[Change detection outputs]
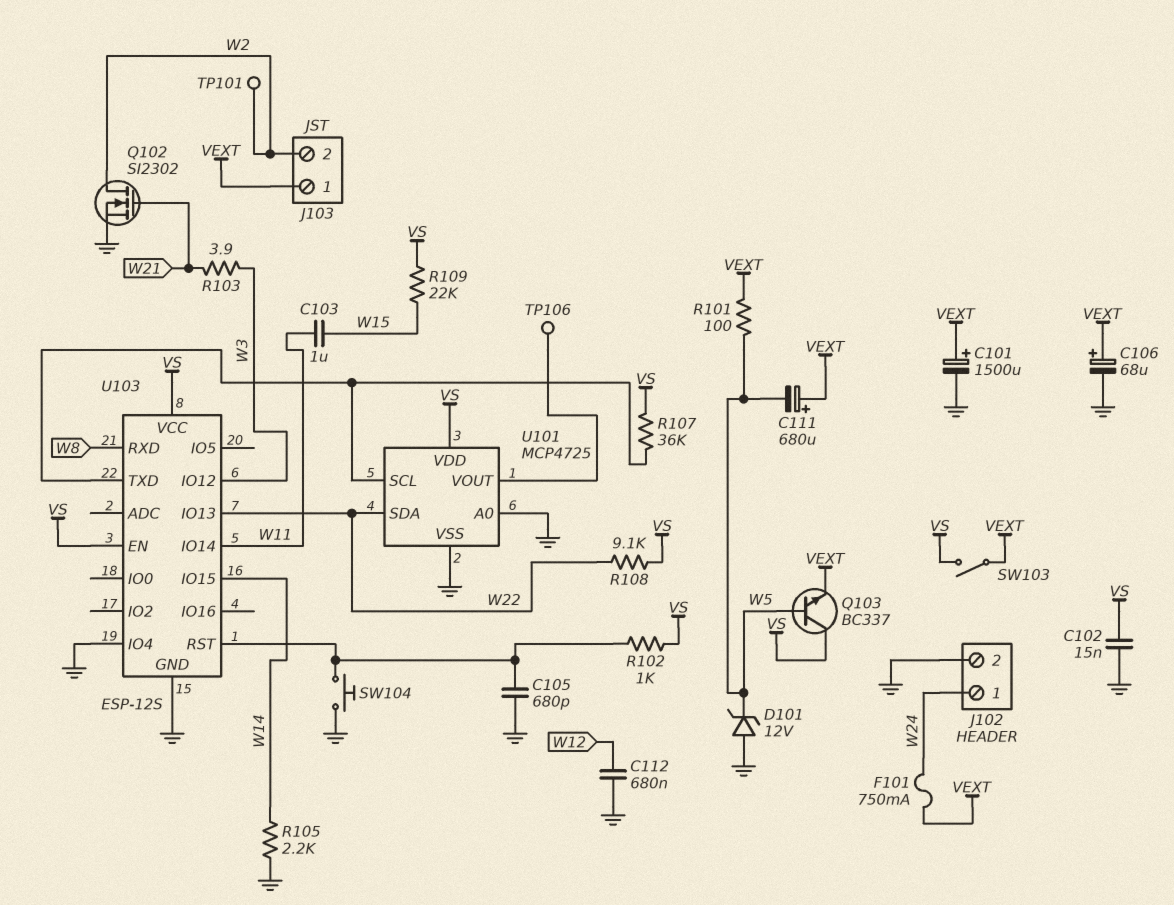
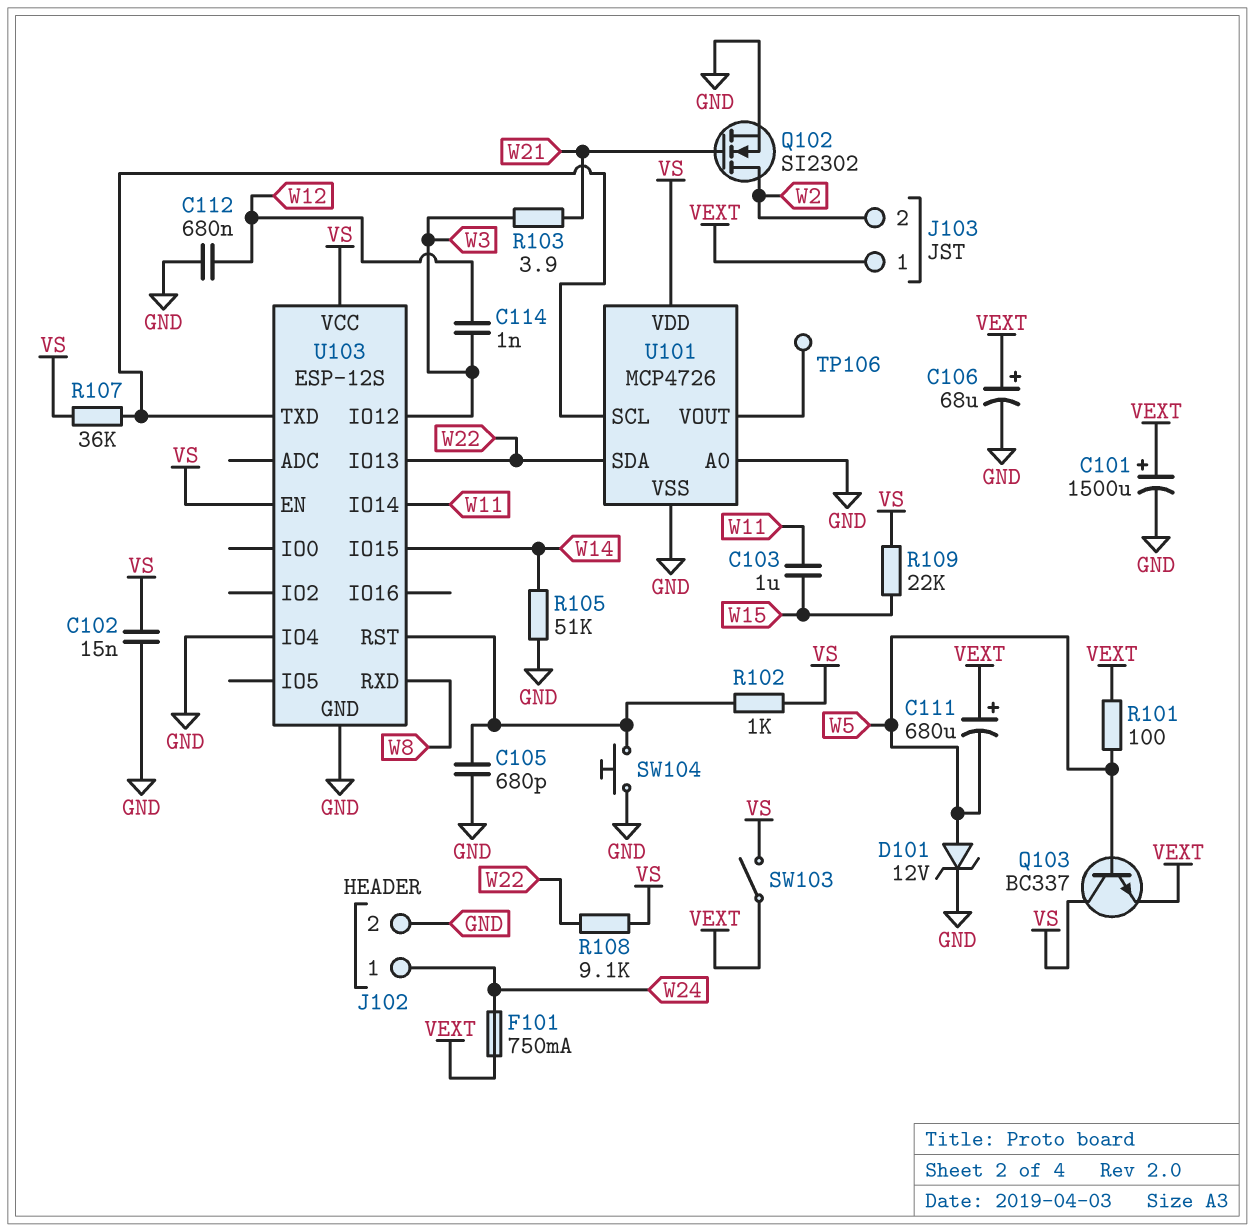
C114: none -> 1nF (W3, W12)
D101: zener 12V (A GND, K W5) -> zener 12V (A W5, K GND)
R105: 2.2k (GND, W14) -> 51k (GND, W14)
TP101: test point (W2) -> none
U101: MCP4725 -> MCP4726

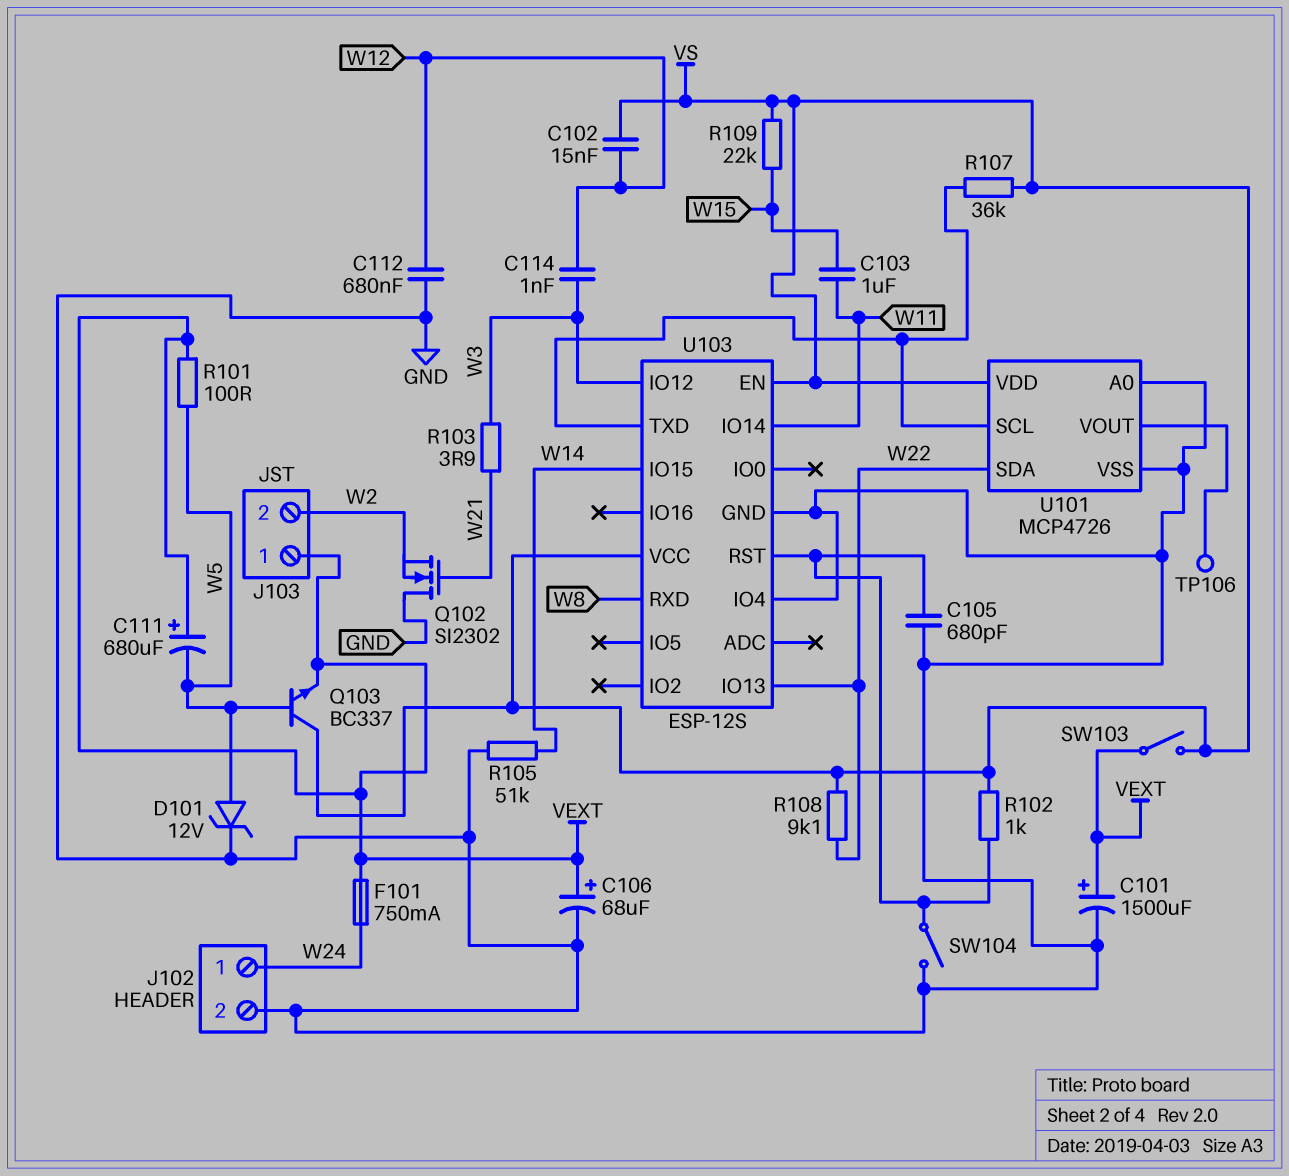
C102: 15nF (GND, VS) -> 15nF (VS, W12)
Q102: NMOS SI2302 (G W21, D W2, S GND) -> NMOS SI2302 (G W21, D GND, S W2)
SW104: button (GND, U103/RST) -> switch (GND, U103/RST)

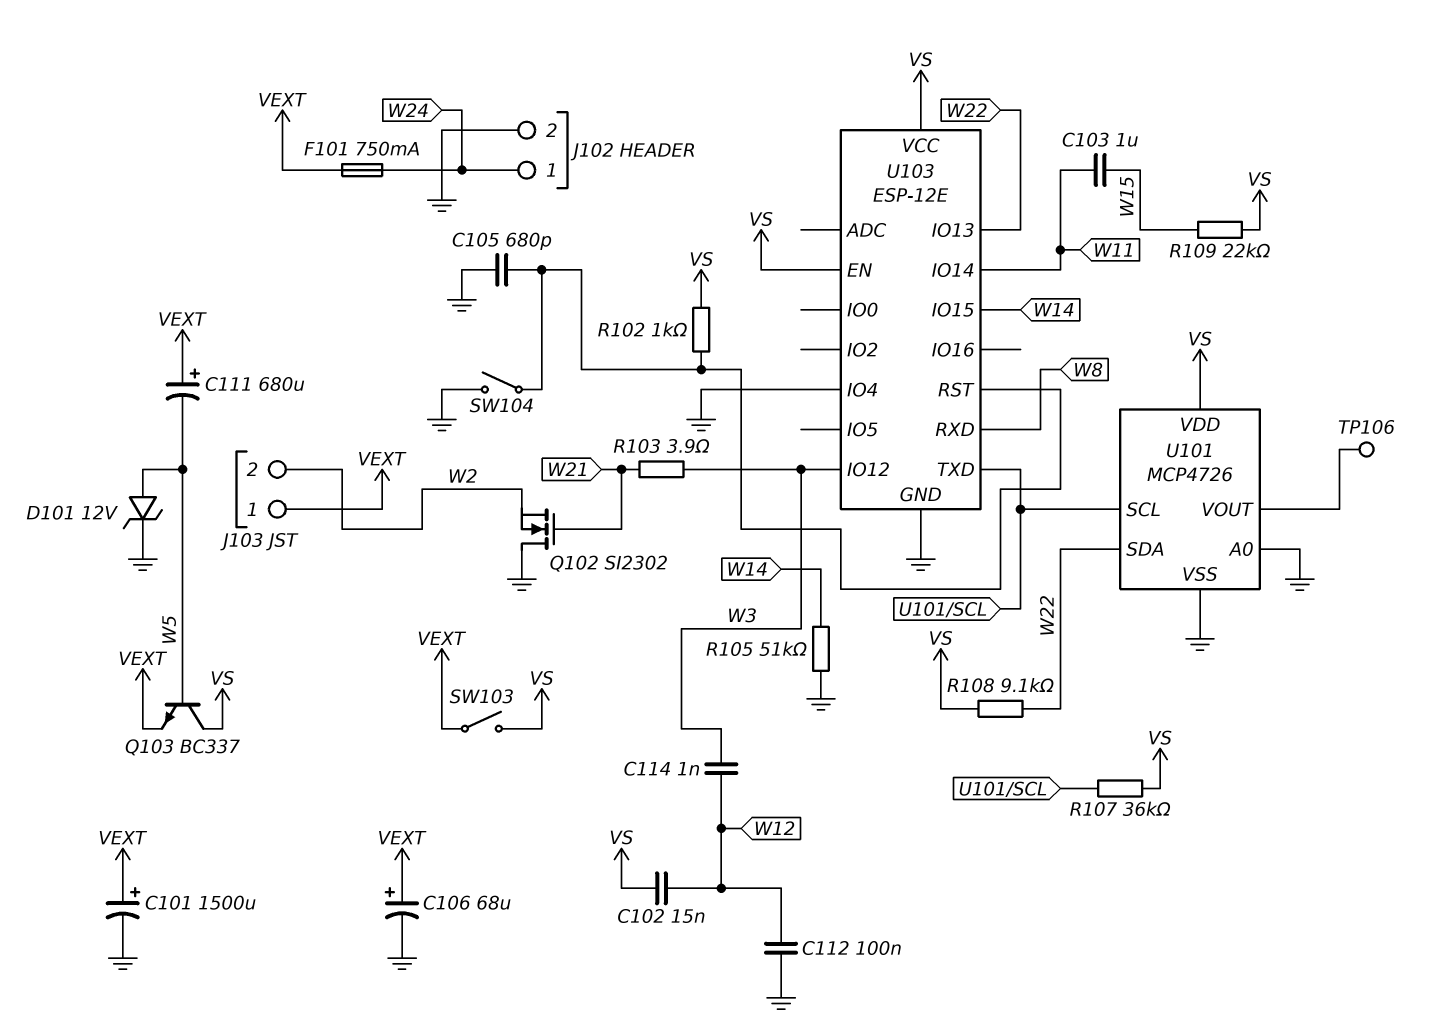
C112: 680nF (GND, W12) -> 100nF (GND, W12)
R101: 100 (VEXT, W5) -> none
U103: ESP-12S -> ESP-12E

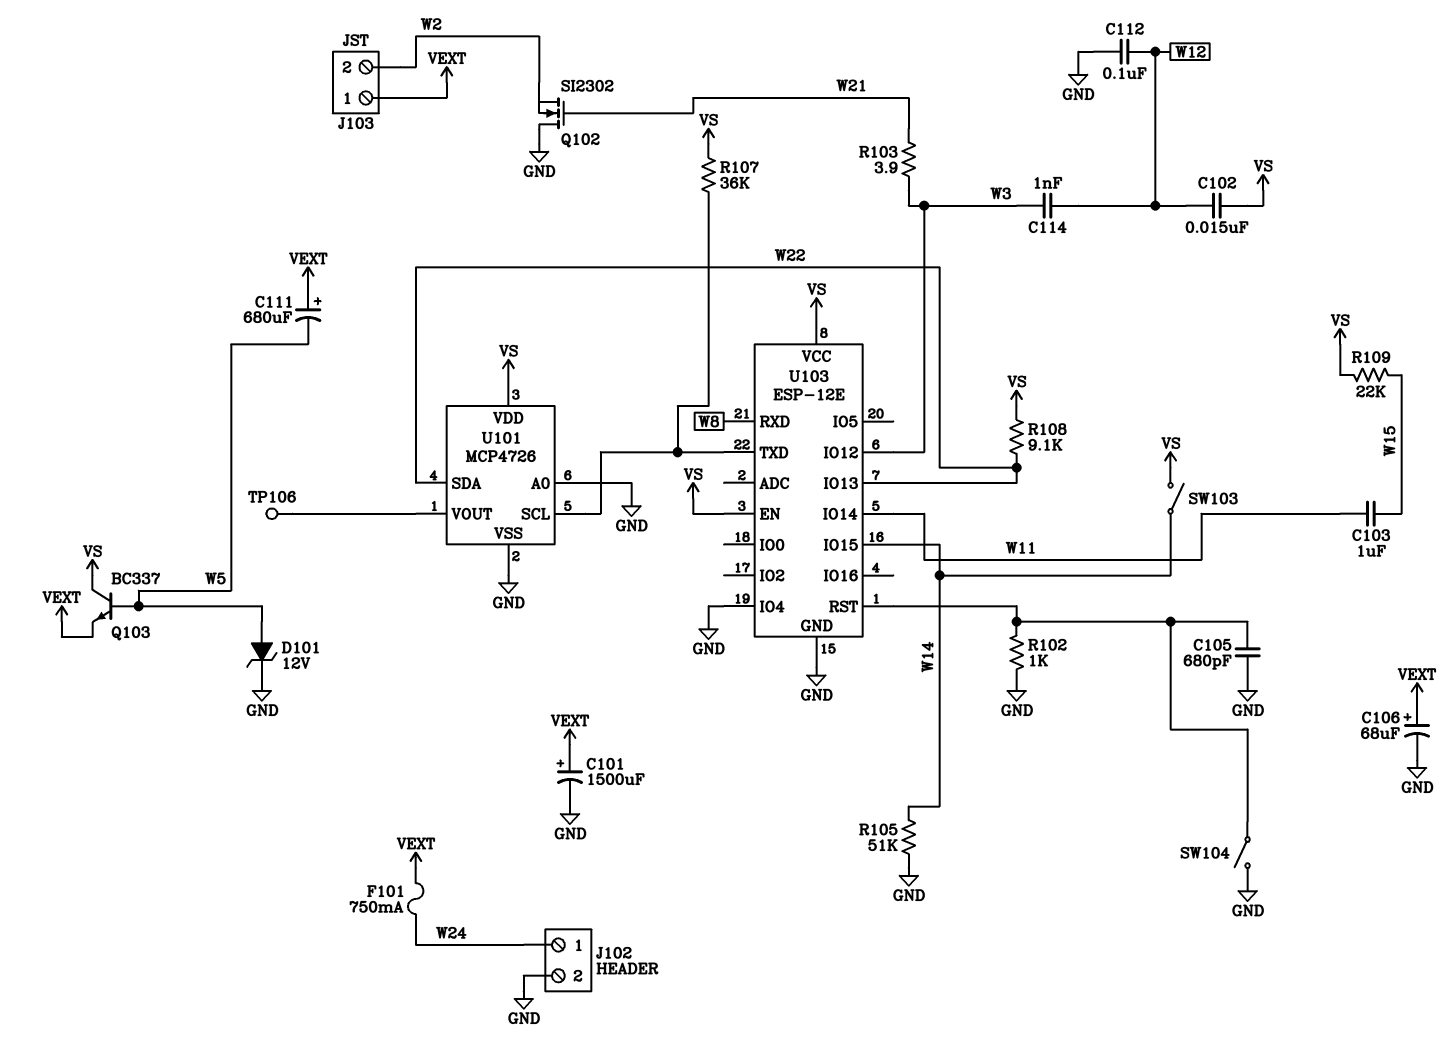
R102: 1k (U103/RST, VS) -> 1k (GND, U103/RST)
SW103: switch (VEXT, VS) -> switch (VS, W14)

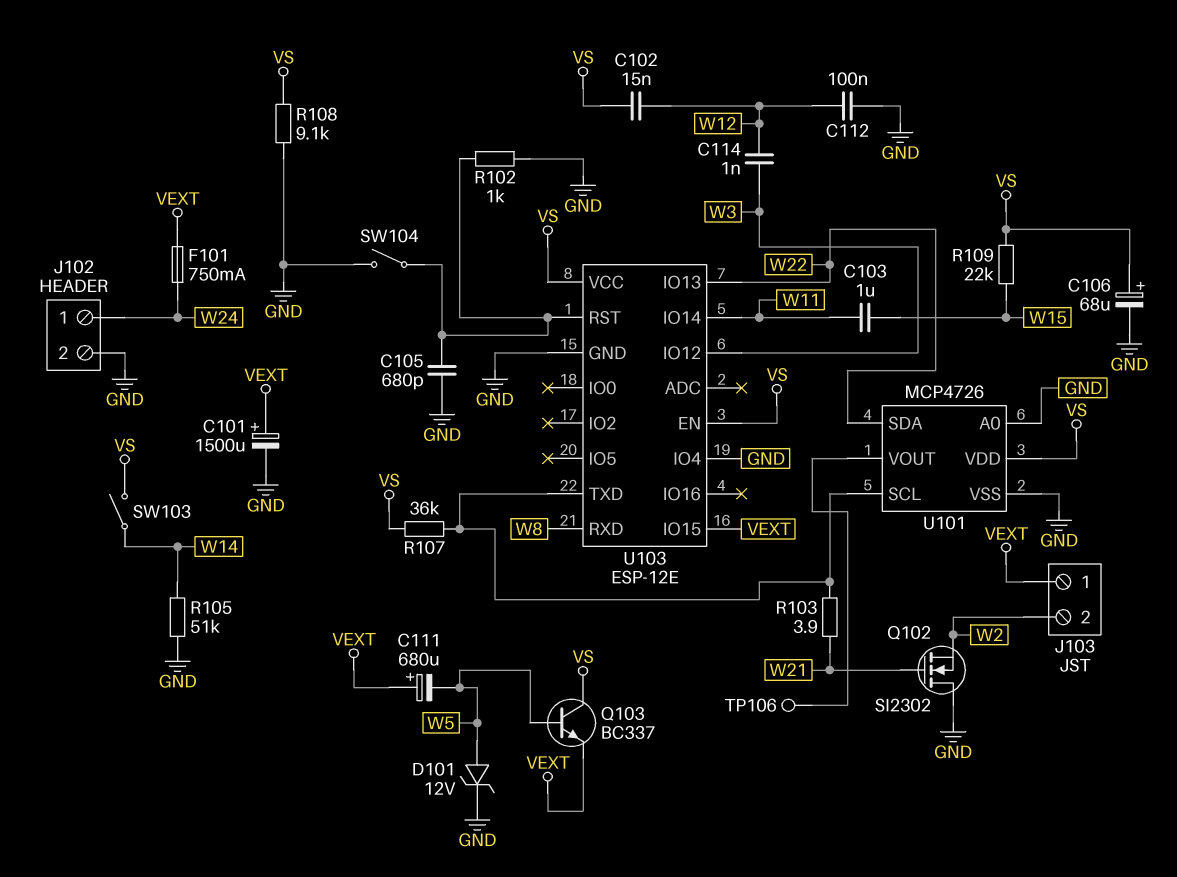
C106: 68uF (plus VEXT, minus GND) -> 68uF (plus VS, minus GND)
R103: 3.9 (W3, W21) -> 3.9 (U101/SCL, W21)
R108: 9.1k (VS, W22) -> 9.1k (GND, VS)
U103 pin IO15: W14 -> VEXT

* **Activity**
Please transcribe, with no additions, the lines starting at the one that contains "SW103: switch (VEXT, VS) -> switch (VS, W14)" and running through the last line of the entries, inclusive. Leave the pictures out.

* **Output for this task**
SW103: switch (VEXT, VS) -> switch (VS, W14)

C106: 68uF (plus VEXT, minus GND) -> 68uF (plus VS, minus GND)
R103: 3.9 (W3, W21) -> 3.9 (U101/SCL, W21)
R108: 9.1k (VS, W22) -> 9.1k (GND, VS)
U103 pin IO15: W14 -> VEXT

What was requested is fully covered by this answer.